Extract all records. Keep each one exact.

Object state comparisons:
——
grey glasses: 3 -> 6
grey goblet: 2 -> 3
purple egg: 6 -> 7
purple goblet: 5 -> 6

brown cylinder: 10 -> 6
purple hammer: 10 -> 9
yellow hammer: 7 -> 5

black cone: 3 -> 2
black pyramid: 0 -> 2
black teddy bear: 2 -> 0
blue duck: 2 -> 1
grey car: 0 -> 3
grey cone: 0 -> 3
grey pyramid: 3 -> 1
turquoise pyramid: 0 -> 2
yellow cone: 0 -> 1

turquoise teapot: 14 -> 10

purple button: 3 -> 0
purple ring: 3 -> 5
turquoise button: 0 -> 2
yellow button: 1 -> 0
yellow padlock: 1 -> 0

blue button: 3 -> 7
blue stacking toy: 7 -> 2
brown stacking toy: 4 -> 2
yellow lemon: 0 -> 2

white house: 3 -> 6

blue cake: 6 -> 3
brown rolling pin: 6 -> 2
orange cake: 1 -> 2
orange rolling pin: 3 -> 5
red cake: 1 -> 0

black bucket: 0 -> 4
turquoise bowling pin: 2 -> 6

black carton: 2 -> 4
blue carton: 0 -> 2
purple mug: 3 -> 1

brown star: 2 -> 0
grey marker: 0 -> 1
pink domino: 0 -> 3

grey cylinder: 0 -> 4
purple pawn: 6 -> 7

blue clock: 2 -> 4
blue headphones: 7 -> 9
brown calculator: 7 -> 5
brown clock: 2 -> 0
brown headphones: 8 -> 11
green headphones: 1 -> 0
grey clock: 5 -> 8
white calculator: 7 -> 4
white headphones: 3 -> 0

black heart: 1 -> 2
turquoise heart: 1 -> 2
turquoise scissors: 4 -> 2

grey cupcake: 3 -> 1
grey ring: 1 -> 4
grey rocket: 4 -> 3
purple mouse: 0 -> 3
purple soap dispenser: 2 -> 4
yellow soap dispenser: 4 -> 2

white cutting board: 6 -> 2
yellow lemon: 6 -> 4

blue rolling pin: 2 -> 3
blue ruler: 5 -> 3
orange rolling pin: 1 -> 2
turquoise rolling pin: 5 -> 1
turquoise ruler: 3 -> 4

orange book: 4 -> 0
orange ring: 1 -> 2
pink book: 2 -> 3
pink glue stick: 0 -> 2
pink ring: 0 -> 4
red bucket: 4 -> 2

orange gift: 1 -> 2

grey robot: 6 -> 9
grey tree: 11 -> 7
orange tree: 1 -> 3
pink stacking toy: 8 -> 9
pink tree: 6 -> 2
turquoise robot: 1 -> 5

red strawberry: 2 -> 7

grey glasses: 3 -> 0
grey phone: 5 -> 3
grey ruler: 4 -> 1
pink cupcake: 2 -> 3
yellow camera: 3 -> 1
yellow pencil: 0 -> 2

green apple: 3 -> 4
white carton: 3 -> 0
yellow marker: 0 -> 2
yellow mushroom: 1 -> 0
——
**EXERCISE RESULT:**
grey glasses: 3 -> 6
grey goblet: 2 -> 3
purple egg: 6 -> 7
purple goblet: 5 -> 6

brown cylinder: 10 -> 6
purple hammer: 10 -> 9
yellow hammer: 7 -> 5

black cone: 3 -> 2
black pyramid: 0 -> 2
black teddy bear: 2 -> 0
blue duck: 2 -> 1
grey car: 0 -> 3
grey cone: 0 -> 3
grey pyramid: 3 -> 1
turquoise pyramid: 0 -> 2
yellow cone: 0 -> 1

turquoise teapot: 14 -> 10

purple button: 3 -> 0
purple ring: 3 -> 5
turquoise button: 0 -> 2
yellow button: 1 -> 0
yellow padlock: 1 -> 0

blue button: 3 -> 7
blue stacking toy: 7 -> 2
brown stacking toy: 4 -> 2
yellow lemon: 0 -> 2

white house: 3 -> 6

blue cake: 6 -> 3
brown rolling pin: 6 -> 2
orange cake: 1 -> 2
orange rolling pin: 3 -> 5
red cake: 1 -> 0

black bucket: 0 -> 4
turquoise bowling pin: 2 -> 6

black carton: 2 -> 4
blue carton: 0 -> 2
purple mug: 3 -> 1

brown star: 2 -> 0
grey marker: 0 -> 1
pink domino: 0 -> 3

grey cylinder: 0 -> 4
purple pawn: 6 -> 7

blue clock: 2 -> 4
blue headphones: 7 -> 9
brown calculator: 7 -> 5
brown clock: 2 -> 0
brown headphones: 8 -> 11
green headphones: 1 -> 0
grey clock: 5 -> 8
white calculator: 7 -> 4
white headphones: 3 -> 0

black heart: 1 -> 2
turquoise heart: 1 -> 2
turquoise scissors: 4 -> 2

grey cupcake: 3 -> 1
grey ring: 1 -> 4
grey rocket: 4 -> 3
purple mouse: 0 -> 3
purple soap dispenser: 2 -> 4
yellow soap dispenser: 4 -> 2

white cutting board: 6 -> 2
yellow lemon: 6 -> 4

blue rolling pin: 2 -> 3
blue ruler: 5 -> 3
orange rolling pin: 1 -> 2
turquoise rolling pin: 5 -> 1
turquoise ruler: 3 -> 4

orange book: 4 -> 0
orange ring: 1 -> 2
pink book: 2 -> 3
pink glue stick: 0 -> 2
pink ring: 0 -> 4
red bucket: 4 -> 2

orange gift: 1 -> 2

grey robot: 6 -> 9
grey tree: 11 -> 7
orange tree: 1 -> 3
pink stacking toy: 8 -> 9
pink tree: 6 -> 2
turquoise robot: 1 -> 5

red strawberry: 2 -> 7

grey glasses: 3 -> 0
grey phone: 5 -> 3
grey ruler: 4 -> 1
pink cupcake: 2 -> 3
yellow camera: 3 -> 1
yellow pencil: 0 -> 2

green apple: 3 -> 4
white carton: 3 -> 0
yellow marker: 0 -> 2
yellow mushroom: 1 -> 0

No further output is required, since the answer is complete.